Information provided:
============================================================
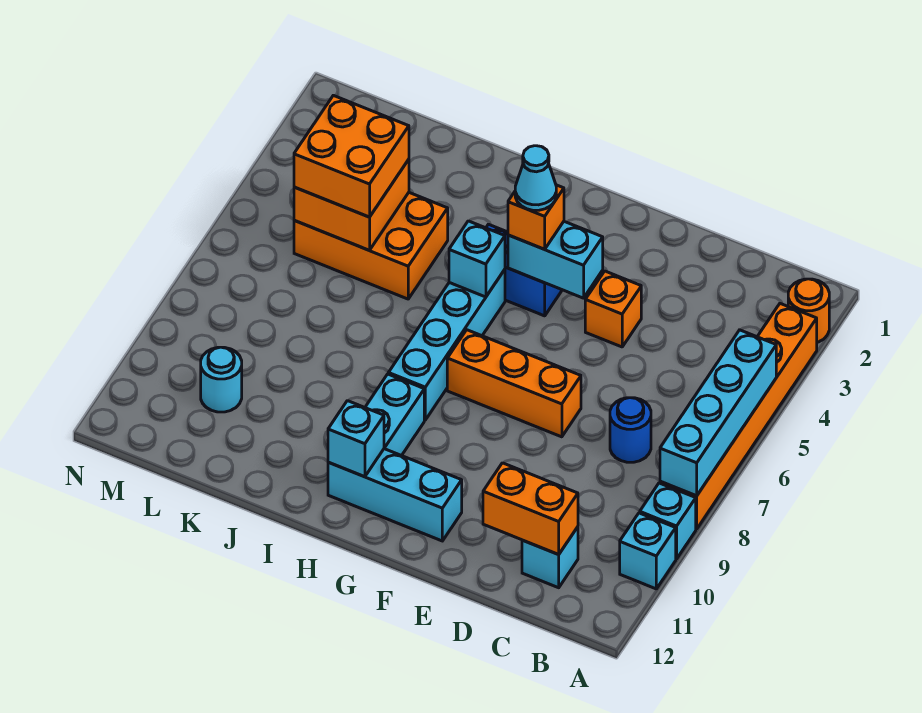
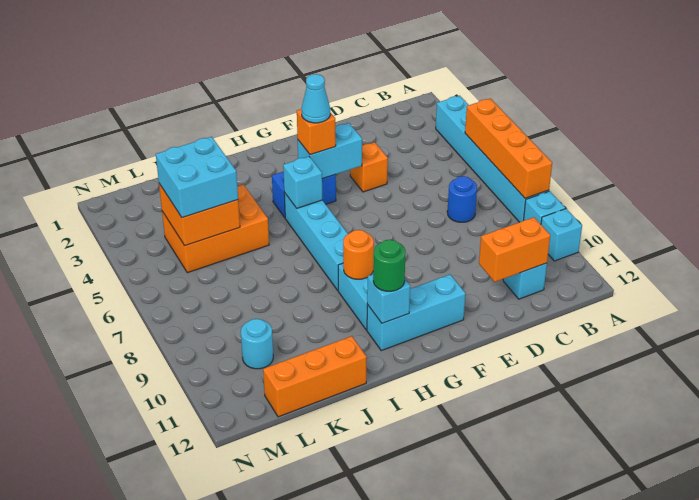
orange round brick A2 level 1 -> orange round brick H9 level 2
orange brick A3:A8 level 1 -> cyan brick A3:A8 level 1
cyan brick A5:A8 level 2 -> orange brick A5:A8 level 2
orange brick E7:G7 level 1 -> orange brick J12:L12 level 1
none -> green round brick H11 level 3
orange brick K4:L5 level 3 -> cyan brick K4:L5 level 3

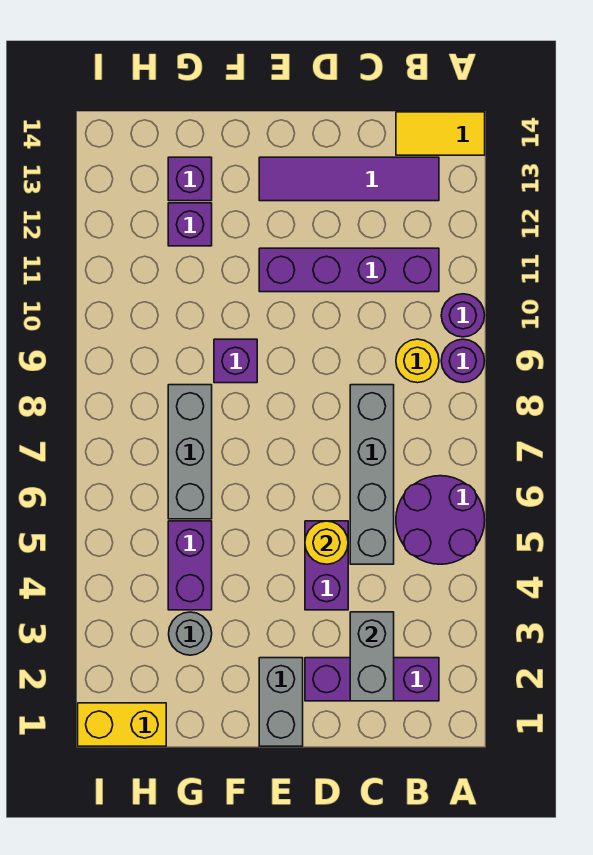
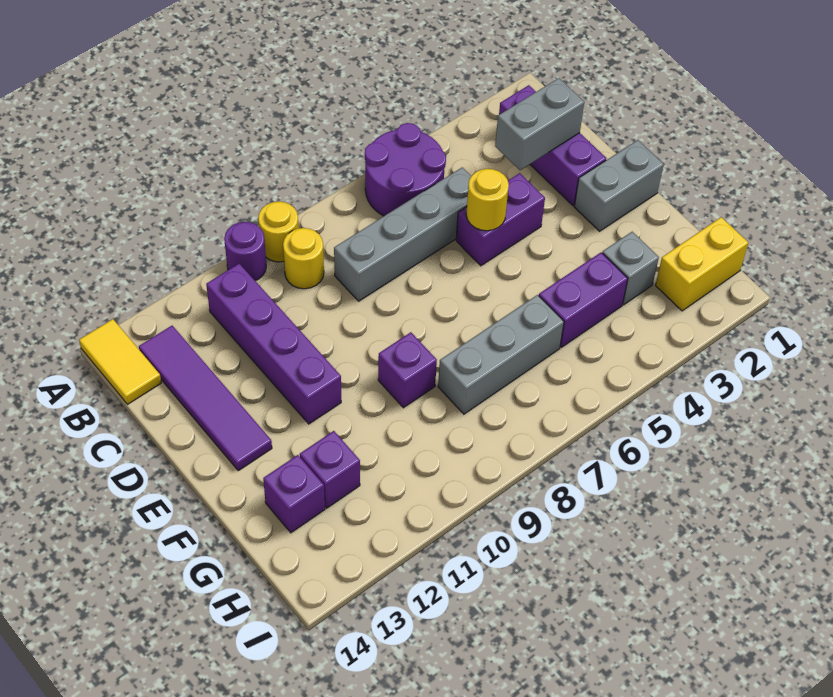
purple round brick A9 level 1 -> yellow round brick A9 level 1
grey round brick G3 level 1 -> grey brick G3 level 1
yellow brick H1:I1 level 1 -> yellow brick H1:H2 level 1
============================================================
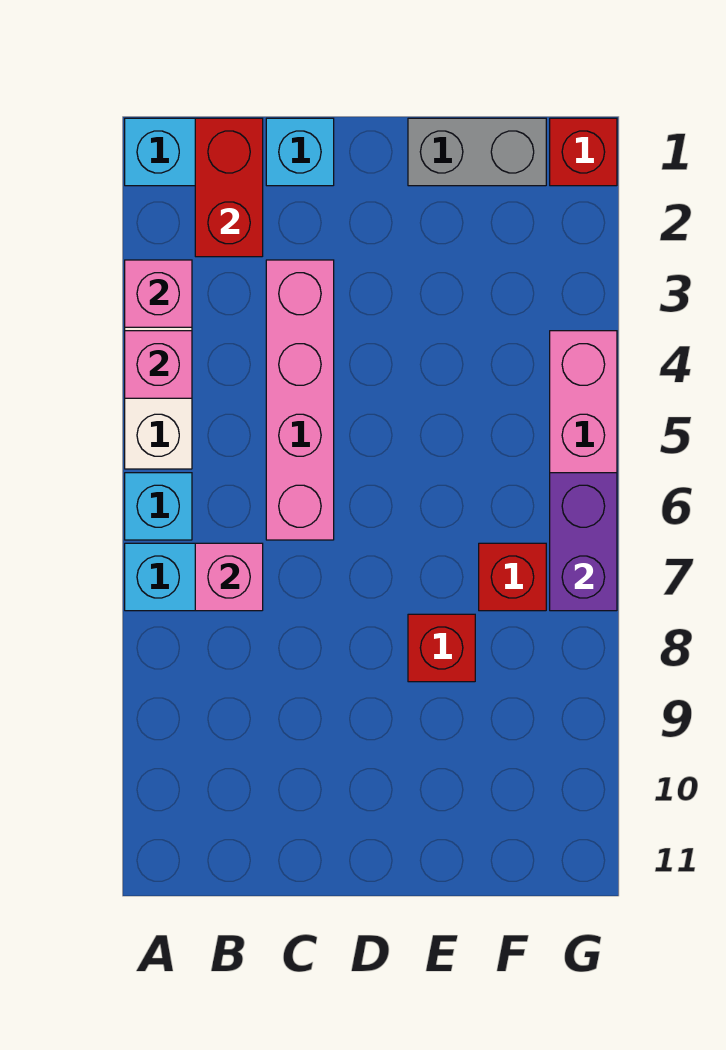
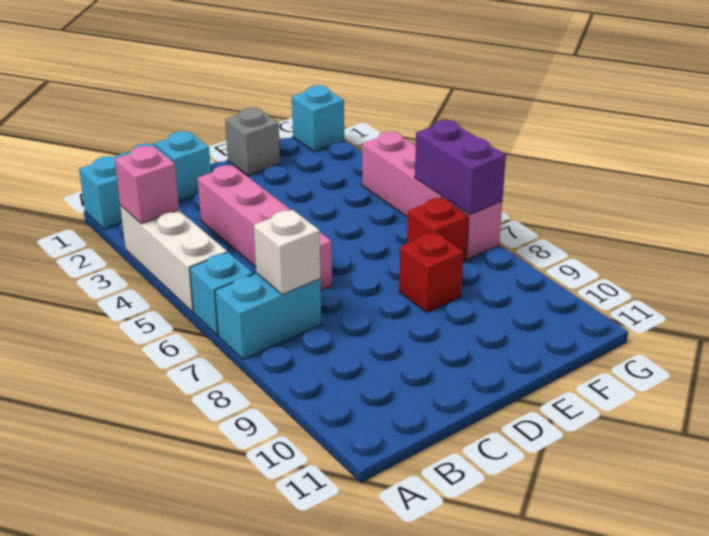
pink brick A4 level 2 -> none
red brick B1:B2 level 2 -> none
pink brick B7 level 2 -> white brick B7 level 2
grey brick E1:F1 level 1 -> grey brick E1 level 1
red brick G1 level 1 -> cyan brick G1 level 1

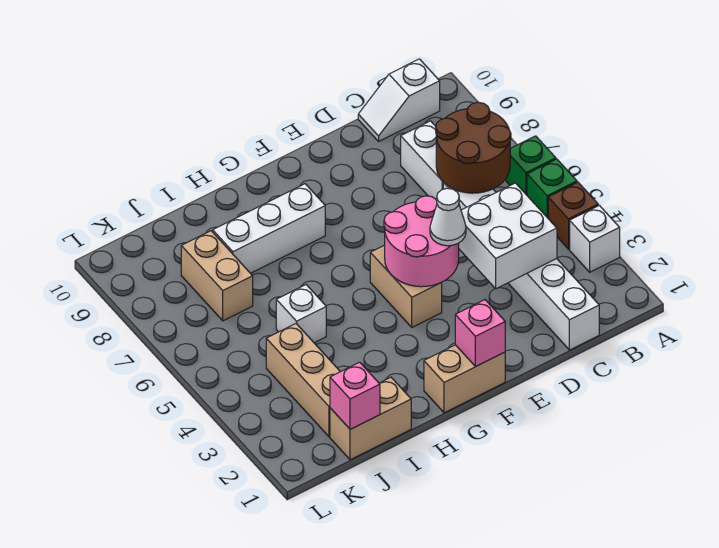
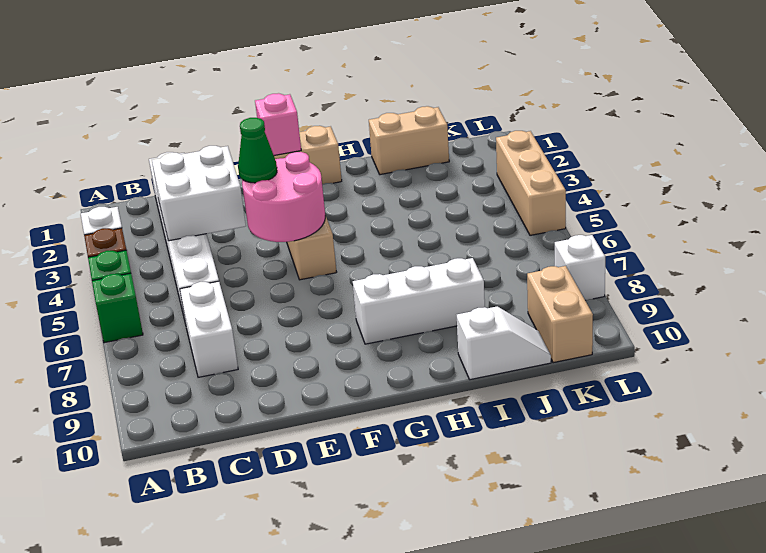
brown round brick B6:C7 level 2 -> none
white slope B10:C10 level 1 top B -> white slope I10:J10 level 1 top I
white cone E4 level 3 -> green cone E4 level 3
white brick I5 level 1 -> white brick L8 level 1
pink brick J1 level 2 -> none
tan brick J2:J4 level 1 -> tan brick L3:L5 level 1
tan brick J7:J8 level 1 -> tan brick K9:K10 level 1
============================================================
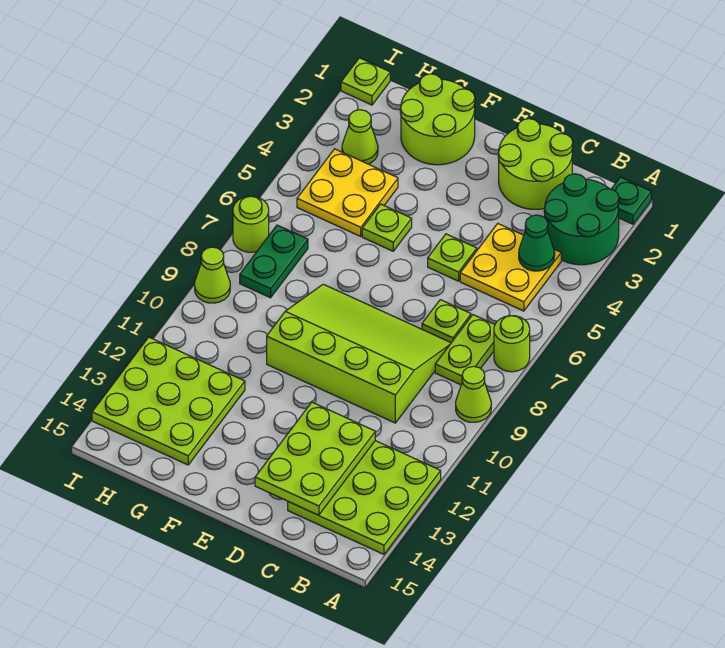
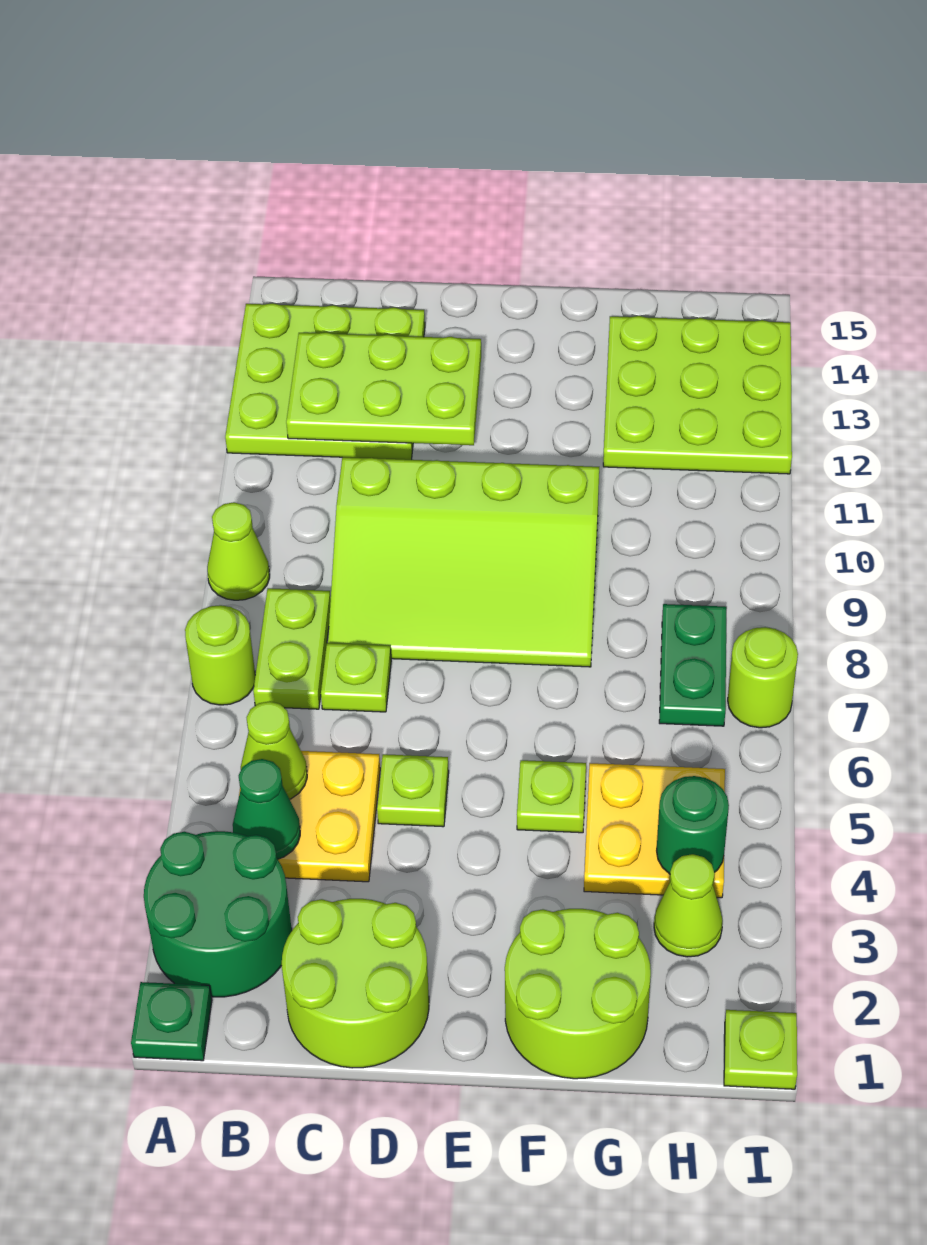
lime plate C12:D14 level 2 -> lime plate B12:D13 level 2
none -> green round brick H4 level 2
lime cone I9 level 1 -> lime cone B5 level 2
============================================================
Exercise prompt:
Whenever a line in the entries above includes the word "cone", pull that line out.

Finished exercise:
white cone E4 level 3 -> green cone E4 level 3
lime cone I9 level 1 -> lime cone B5 level 2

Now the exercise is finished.